### Available data
***
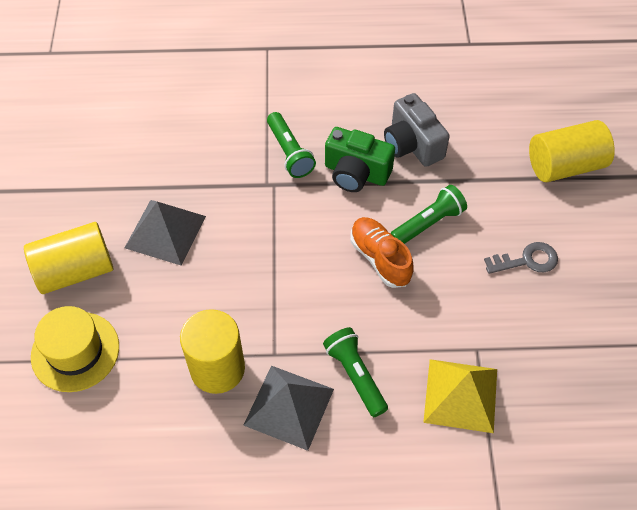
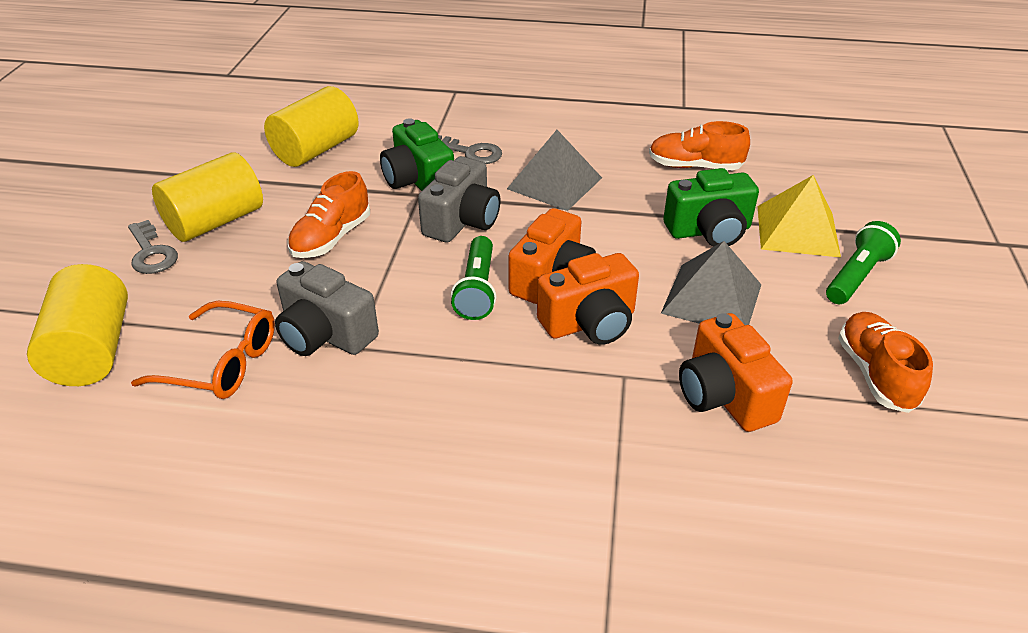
green camera: 1 -> 2
green flashlight: 3 -> 2
grey camera: 1 -> 2
grey key: 1 -> 2
orange camera: 0 -> 3
orange glasses: 0 -> 1
orange shoe: 1 -> 3
yellow hat: 1 -> 0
***
### Work instructions
The lines to write out run from the one with "green flashlight: 3 -> 2" through the end of the records. Give them exactly, and only them.

### Written solution
green flashlight: 3 -> 2
grey camera: 1 -> 2
grey key: 1 -> 2
orange camera: 0 -> 3
orange glasses: 0 -> 1
orange shoe: 1 -> 3
yellow hat: 1 -> 0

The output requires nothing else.